| Available data |
=== Section Start ===
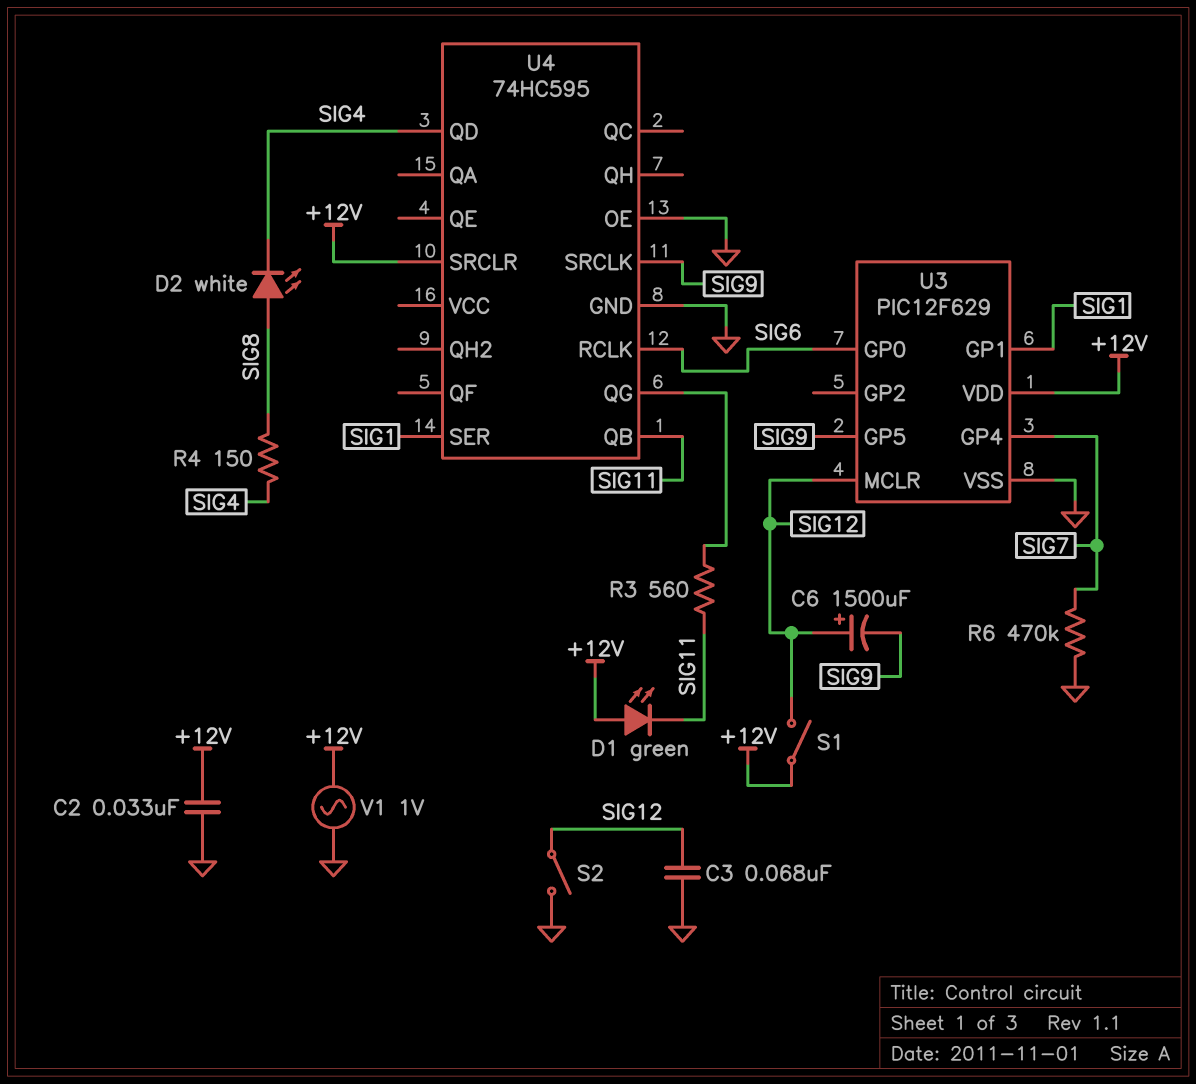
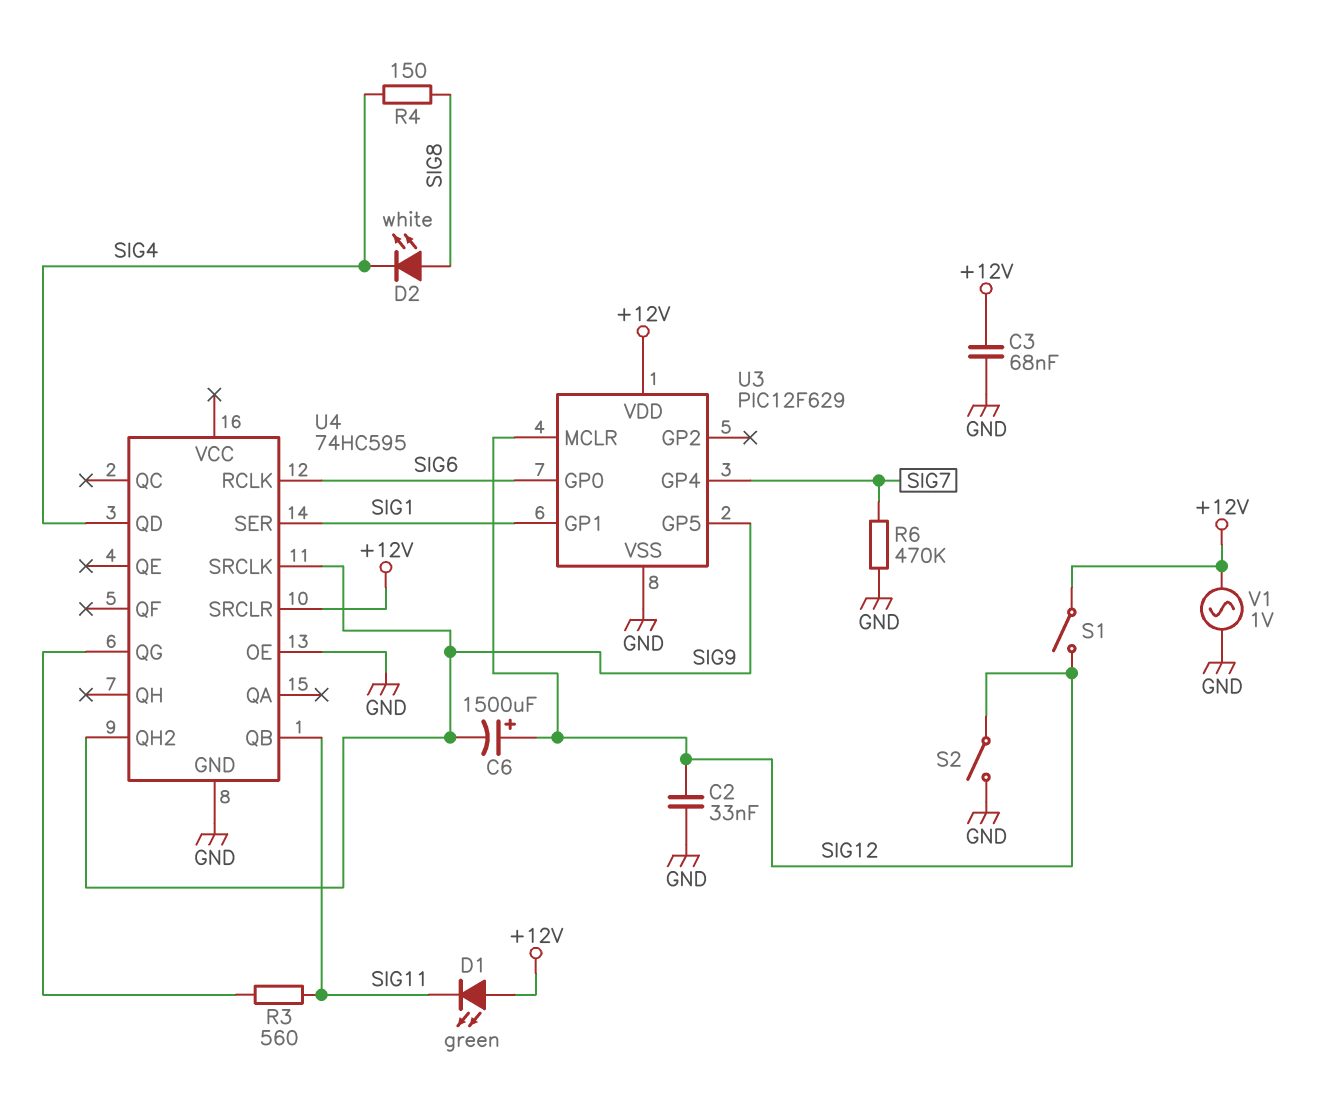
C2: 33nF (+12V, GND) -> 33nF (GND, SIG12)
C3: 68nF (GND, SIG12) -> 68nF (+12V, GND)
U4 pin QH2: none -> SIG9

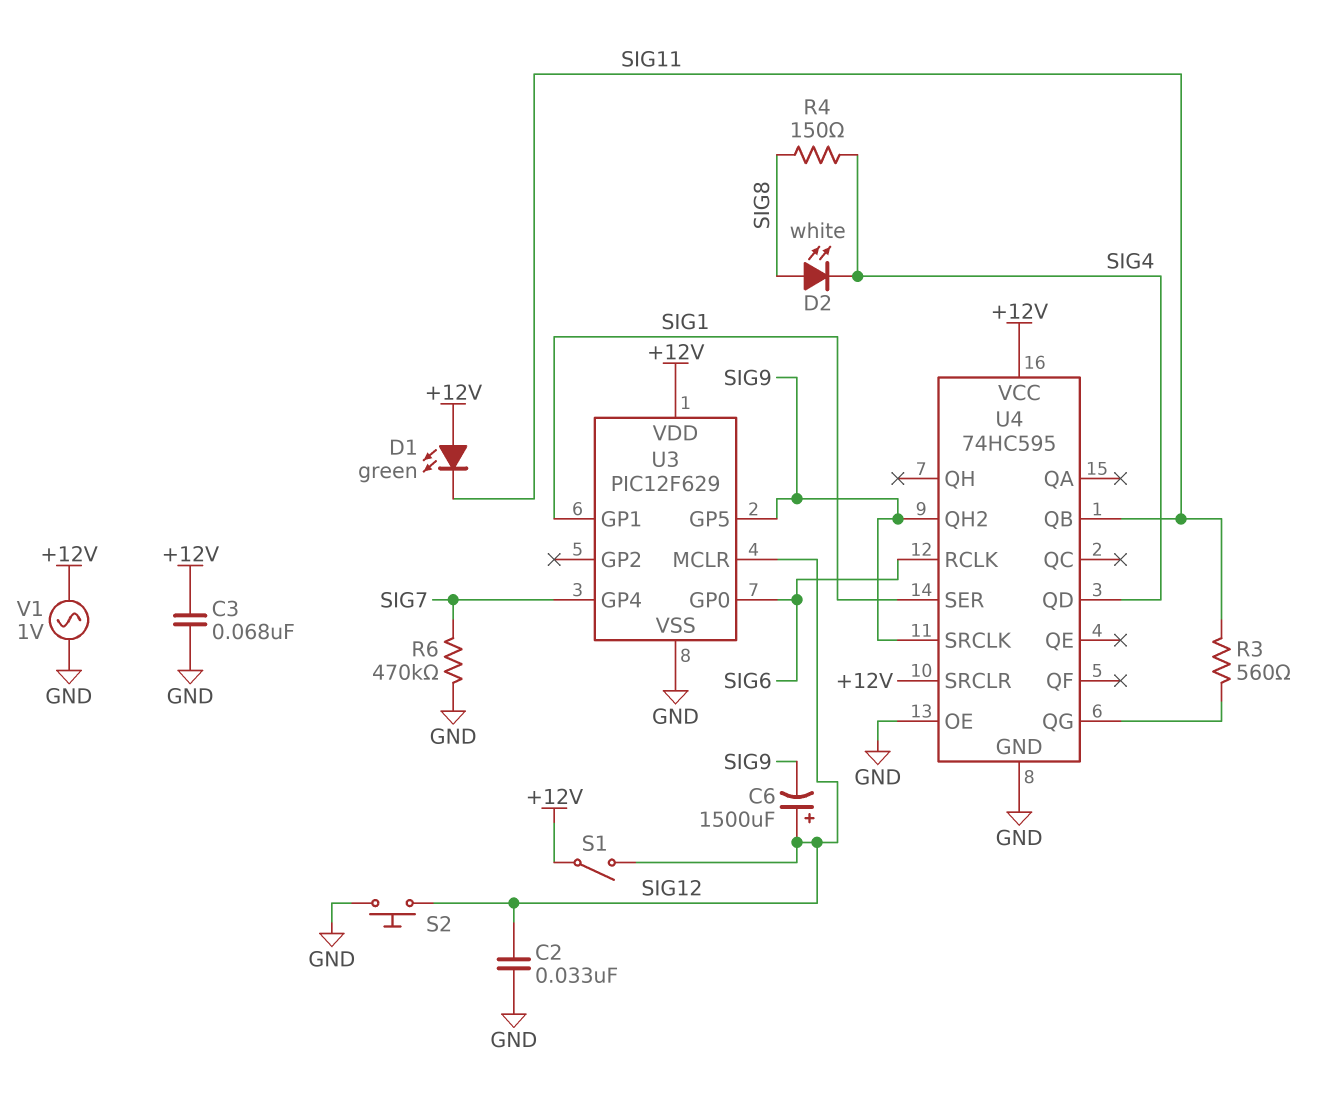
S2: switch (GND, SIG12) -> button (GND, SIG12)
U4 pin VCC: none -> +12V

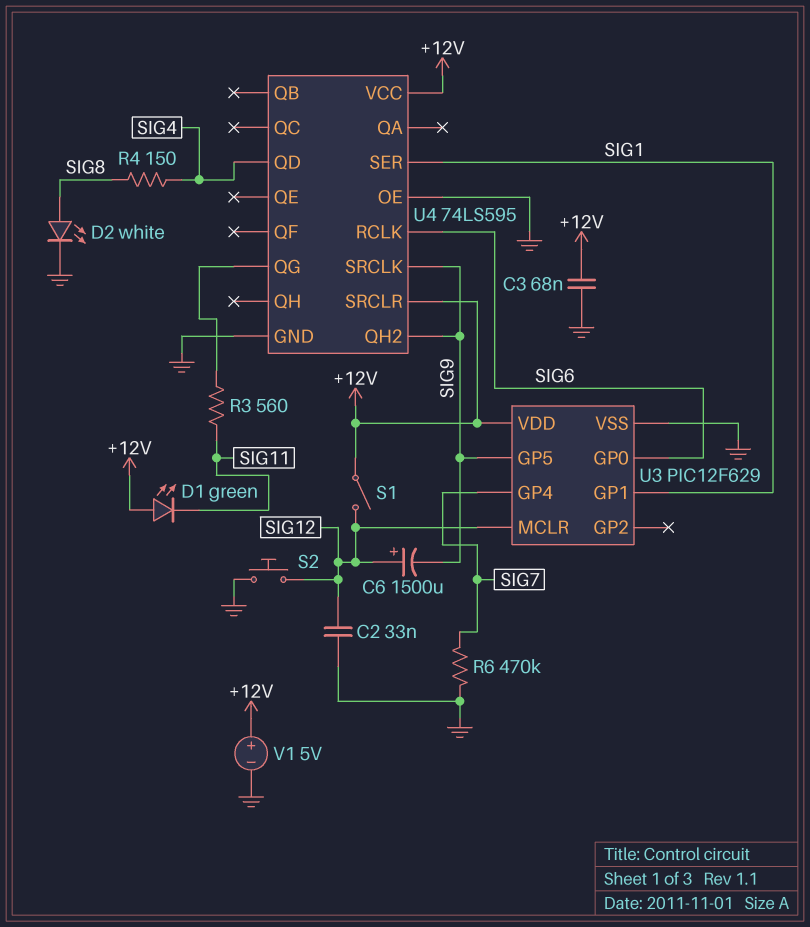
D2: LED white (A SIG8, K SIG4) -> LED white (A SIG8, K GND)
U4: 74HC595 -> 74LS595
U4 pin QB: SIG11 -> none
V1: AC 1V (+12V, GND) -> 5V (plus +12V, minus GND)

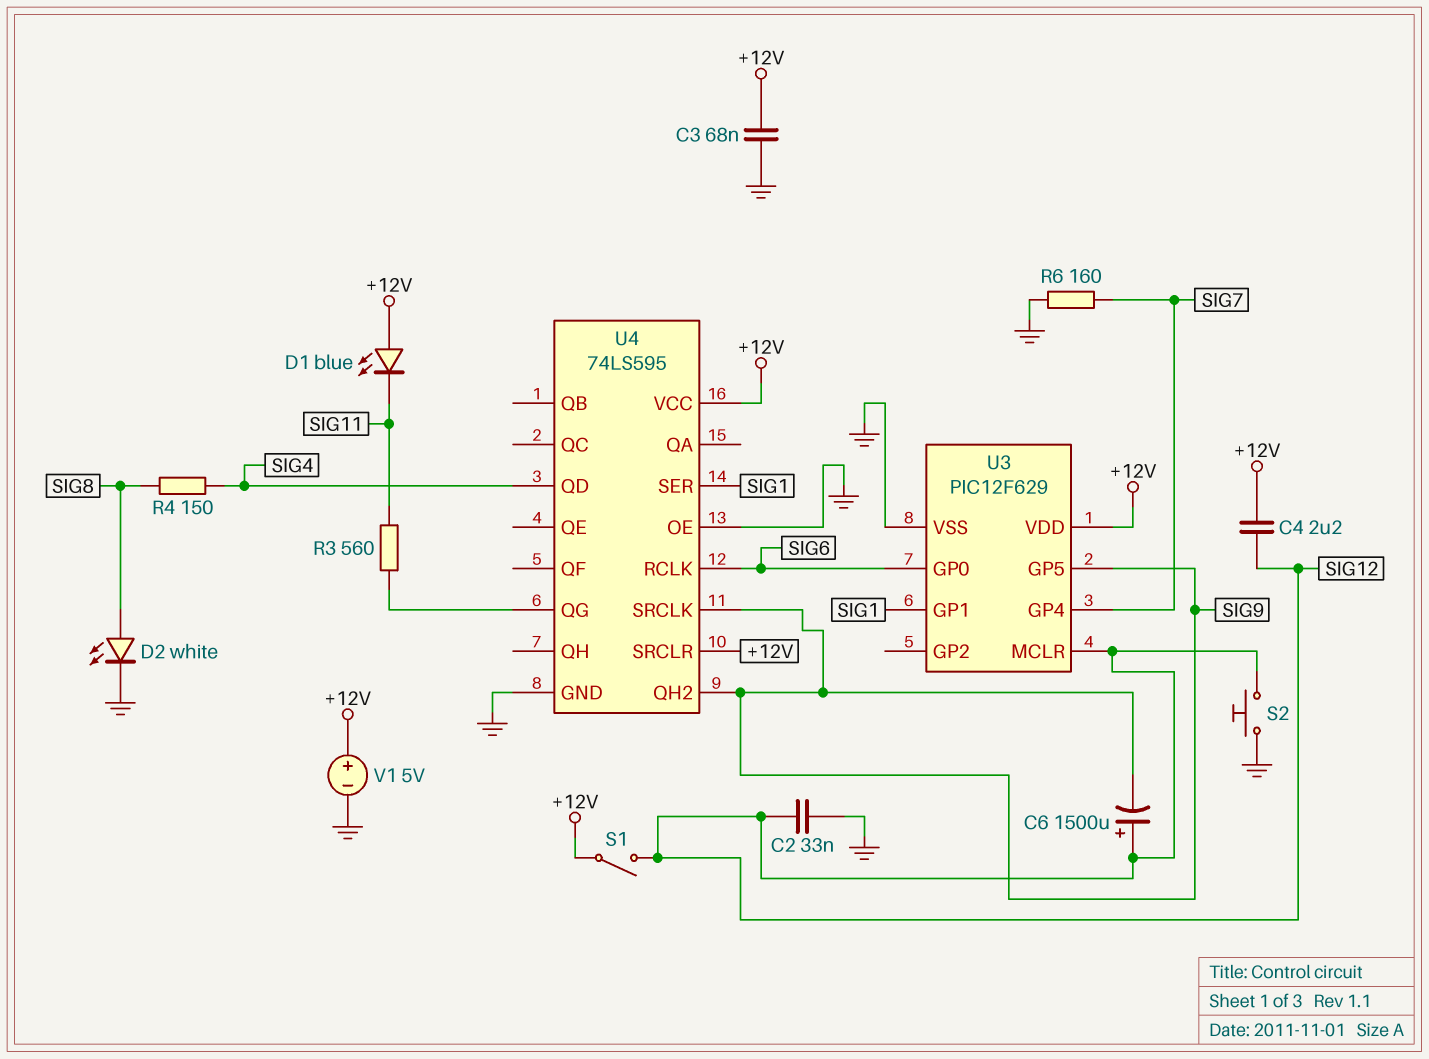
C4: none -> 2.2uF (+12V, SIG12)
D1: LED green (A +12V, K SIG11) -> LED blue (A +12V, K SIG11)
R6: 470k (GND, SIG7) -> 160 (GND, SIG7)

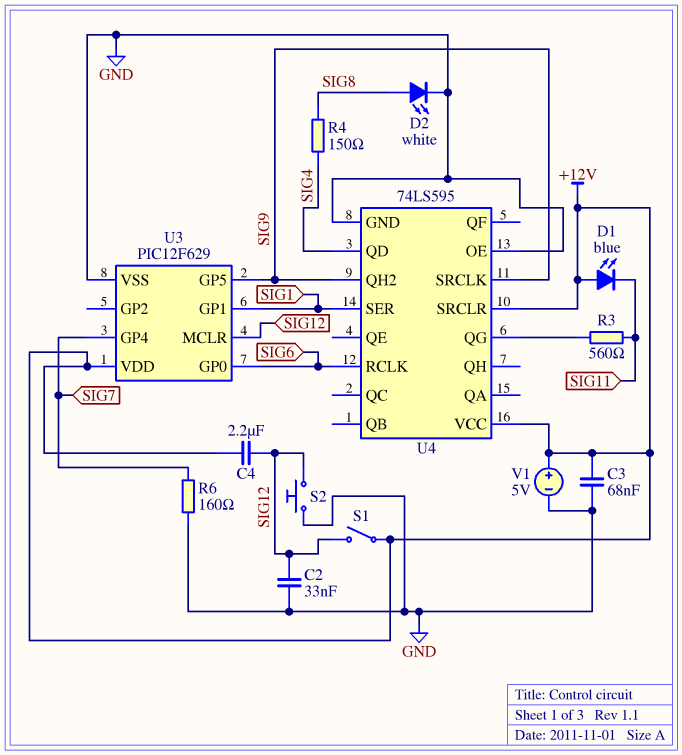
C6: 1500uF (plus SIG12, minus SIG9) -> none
=== Section End ===
| Exercise directions |
Needed here is only the span from the line with "D1: LED green" through the last line of the entries, copied exactly with both ends and without pictures.

| Finished task |
D1: LED green (A +12V, K SIG11) -> LED blue (A +12V, K SIG11)
R6: 470k (GND, SIG7) -> 160 (GND, SIG7)

C6: 1500uF (plus SIG12, minus SIG9) -> none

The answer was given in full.